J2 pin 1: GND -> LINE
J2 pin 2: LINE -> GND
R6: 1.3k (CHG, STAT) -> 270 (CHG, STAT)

==

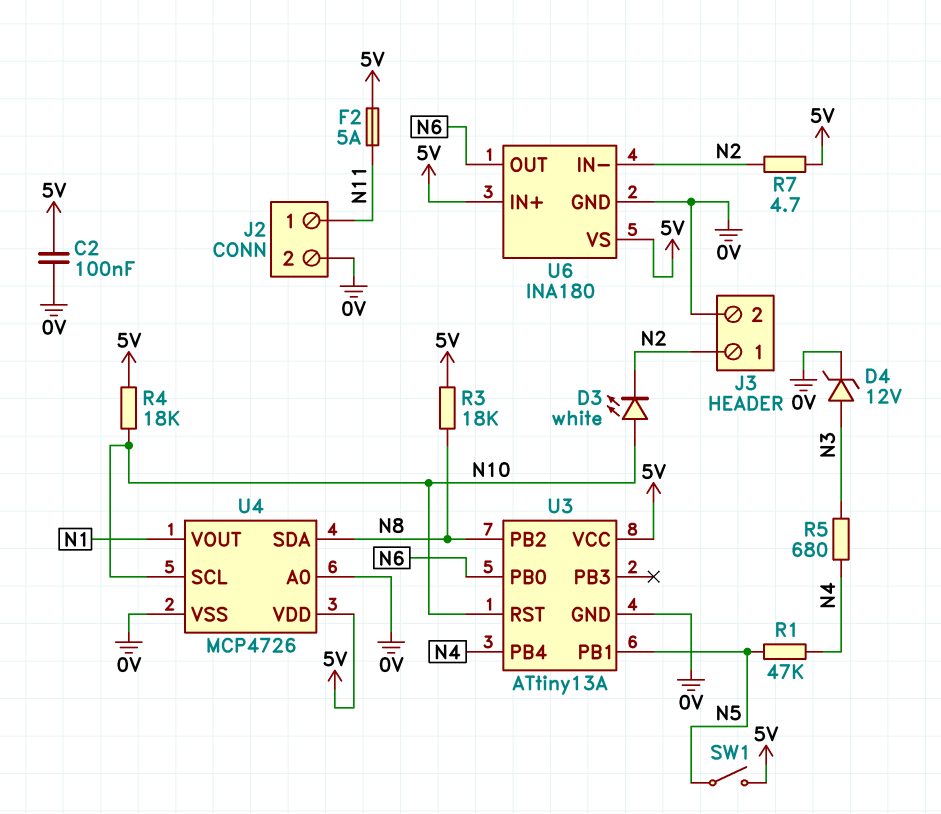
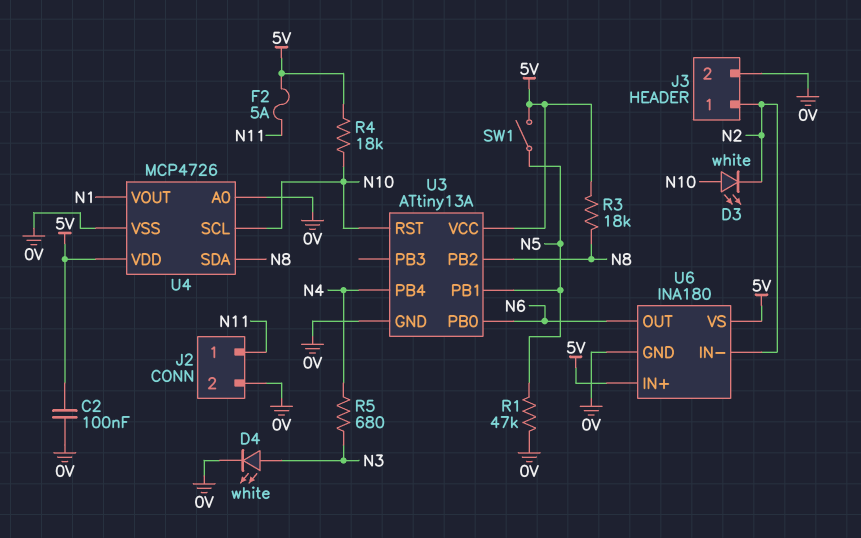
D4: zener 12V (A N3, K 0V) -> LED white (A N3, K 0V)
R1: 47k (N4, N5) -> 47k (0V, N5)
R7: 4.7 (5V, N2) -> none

• [ACTIVITY]:
Give only the lines from the one holding "D4: zener 12V" through the one holding "R7: 4.7 (5V, N2) -> none", each restated exactly as it appears above.

• [SOLUTION]:
D4: zener 12V (A N3, K 0V) -> LED white (A N3, K 0V)
R1: 47k (N4, N5) -> 47k (0V, N5)
R7: 4.7 (5V, N2) -> none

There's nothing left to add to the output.